**Working data:**
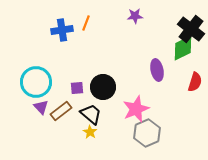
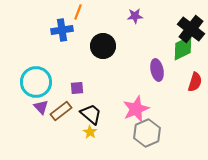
orange line: moved 8 px left, 11 px up
black circle: moved 41 px up
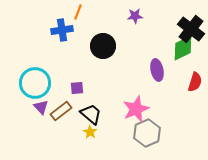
cyan circle: moved 1 px left, 1 px down
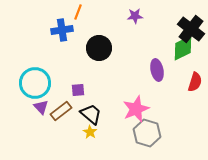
black circle: moved 4 px left, 2 px down
purple square: moved 1 px right, 2 px down
gray hexagon: rotated 20 degrees counterclockwise
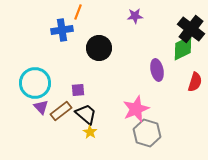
black trapezoid: moved 5 px left
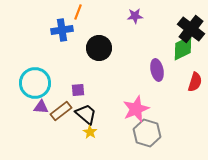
purple triangle: rotated 42 degrees counterclockwise
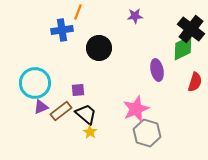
purple triangle: rotated 28 degrees counterclockwise
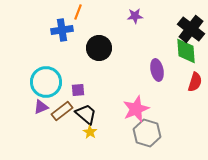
green diamond: moved 3 px right, 3 px down; rotated 68 degrees counterclockwise
cyan circle: moved 11 px right, 1 px up
brown rectangle: moved 1 px right
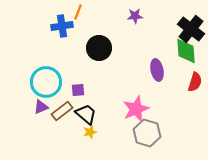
blue cross: moved 4 px up
yellow star: rotated 24 degrees clockwise
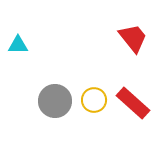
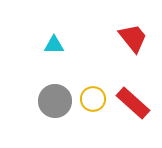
cyan triangle: moved 36 px right
yellow circle: moved 1 px left, 1 px up
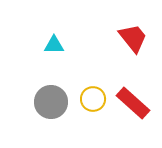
gray circle: moved 4 px left, 1 px down
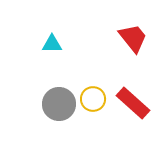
cyan triangle: moved 2 px left, 1 px up
gray circle: moved 8 px right, 2 px down
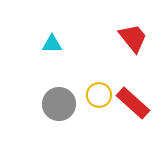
yellow circle: moved 6 px right, 4 px up
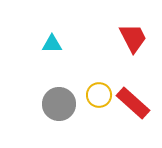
red trapezoid: rotated 12 degrees clockwise
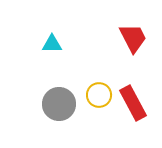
red rectangle: rotated 20 degrees clockwise
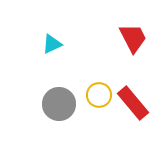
cyan triangle: rotated 25 degrees counterclockwise
red rectangle: rotated 12 degrees counterclockwise
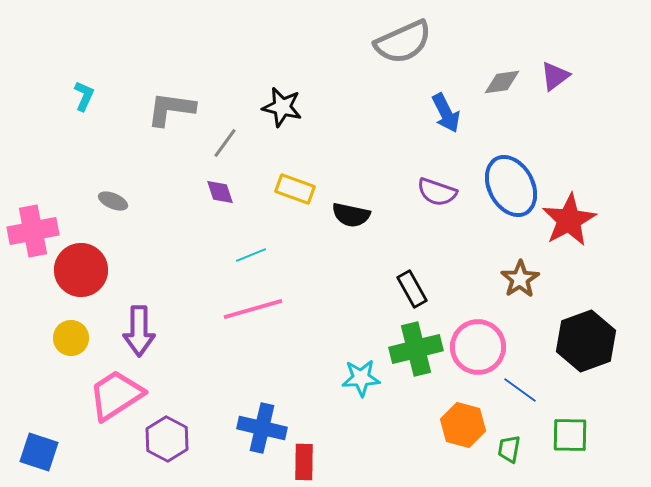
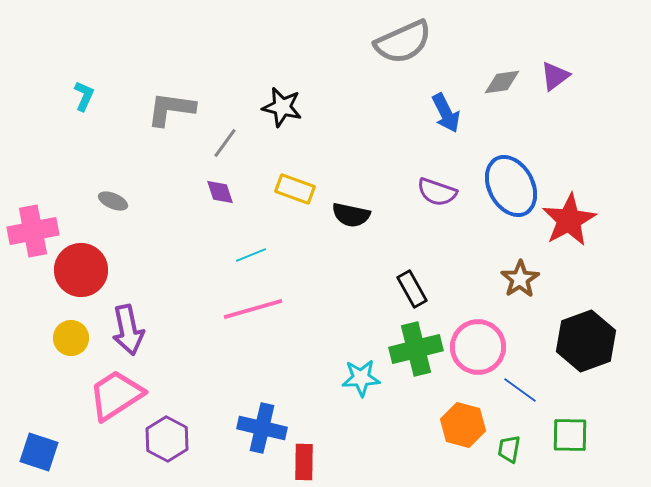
purple arrow: moved 11 px left, 1 px up; rotated 12 degrees counterclockwise
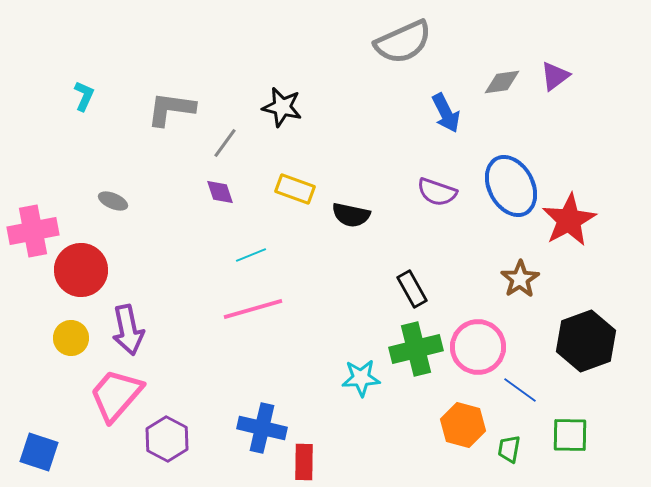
pink trapezoid: rotated 16 degrees counterclockwise
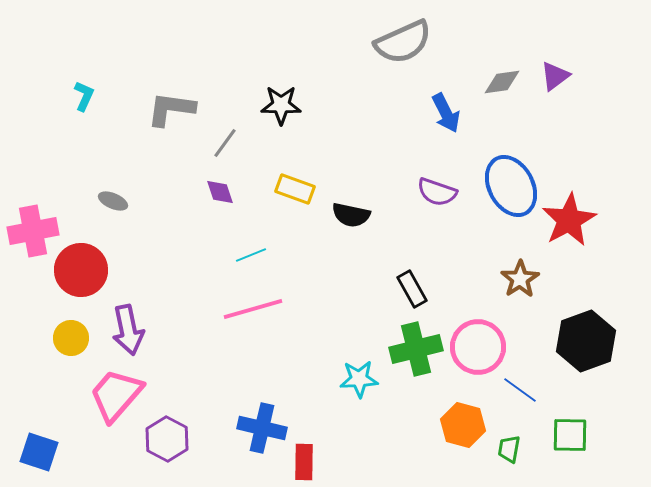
black star: moved 1 px left, 2 px up; rotated 12 degrees counterclockwise
cyan star: moved 2 px left, 1 px down
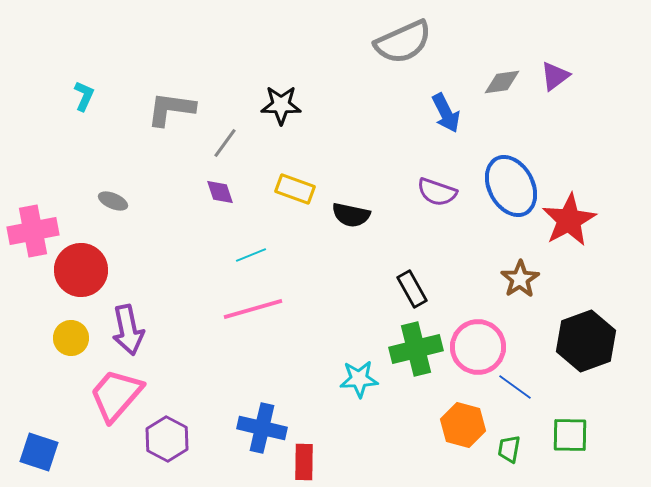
blue line: moved 5 px left, 3 px up
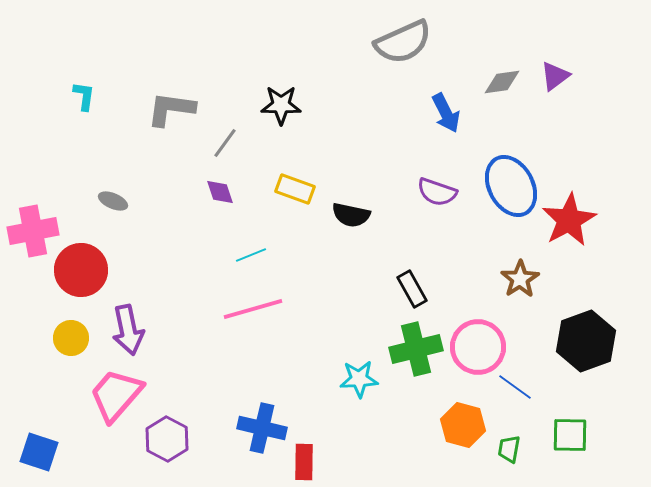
cyan L-shape: rotated 16 degrees counterclockwise
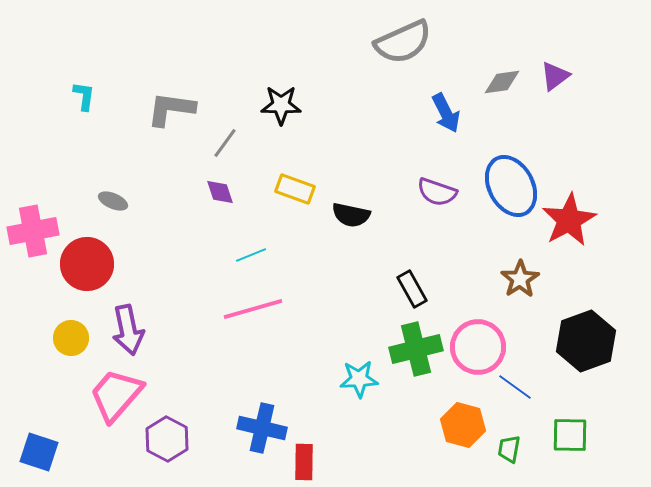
red circle: moved 6 px right, 6 px up
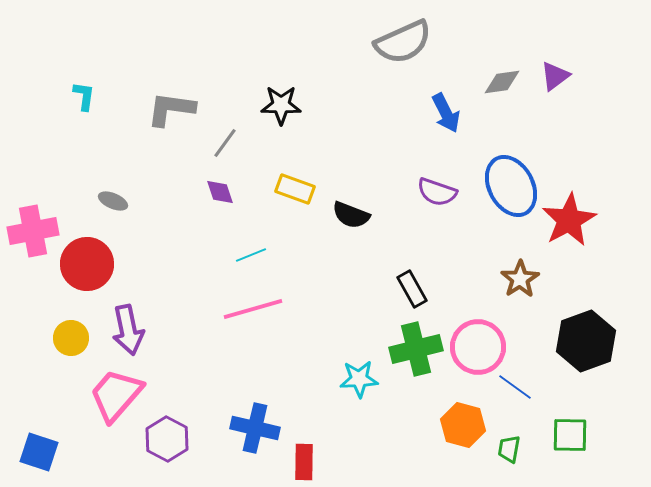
black semicircle: rotated 9 degrees clockwise
blue cross: moved 7 px left
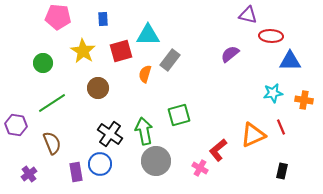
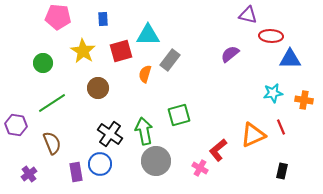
blue triangle: moved 2 px up
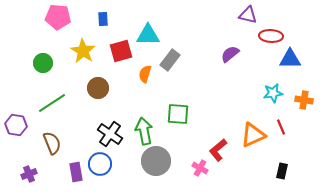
green square: moved 1 px left, 1 px up; rotated 20 degrees clockwise
purple cross: rotated 14 degrees clockwise
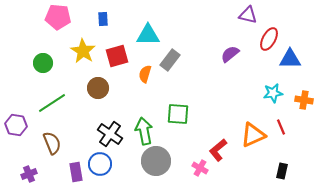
red ellipse: moved 2 px left, 3 px down; rotated 65 degrees counterclockwise
red square: moved 4 px left, 5 px down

**Task goal:** Repeat all of the lines above word for word, leaving out the pictures.

**Response to the exercise:**
orange line: moved 8 px left, 11 px up
black circle: moved 41 px up
cyan circle: moved 1 px left, 1 px down
black circle: moved 4 px left, 2 px down
purple square: moved 1 px right, 2 px down
gray hexagon: rotated 20 degrees counterclockwise
black trapezoid: moved 5 px left
purple triangle: rotated 42 degrees counterclockwise
purple triangle: rotated 28 degrees counterclockwise
green diamond: moved 3 px right, 3 px down; rotated 68 degrees counterclockwise
cyan circle: moved 11 px right, 1 px up
brown rectangle: moved 1 px right
blue cross: moved 4 px up
yellow star: rotated 24 degrees clockwise
cyan triangle: moved 36 px right
yellow circle: moved 1 px left, 1 px up
gray circle: moved 4 px left, 1 px down
cyan triangle: moved 2 px left, 1 px up
gray circle: moved 8 px right, 2 px down
yellow circle: moved 6 px right, 4 px up
red trapezoid: rotated 12 degrees clockwise
red rectangle: rotated 20 degrees clockwise
cyan triangle: rotated 25 degrees counterclockwise
red rectangle: rotated 12 degrees counterclockwise
purple arrow: moved 11 px left, 1 px up; rotated 12 degrees counterclockwise
pink trapezoid: rotated 16 degrees counterclockwise
black star: moved 1 px left, 2 px up; rotated 12 degrees counterclockwise
cyan star: moved 2 px left, 1 px down
blue line: moved 5 px left, 3 px up
cyan L-shape: rotated 16 degrees counterclockwise
red circle: moved 6 px right, 6 px up
black semicircle: rotated 9 degrees clockwise
blue cross: moved 7 px left
blue triangle: moved 2 px up
green square: moved 1 px left, 1 px up; rotated 20 degrees clockwise
purple cross: rotated 14 degrees clockwise
red ellipse: moved 2 px left, 3 px down; rotated 65 degrees counterclockwise
red square: moved 4 px left, 5 px down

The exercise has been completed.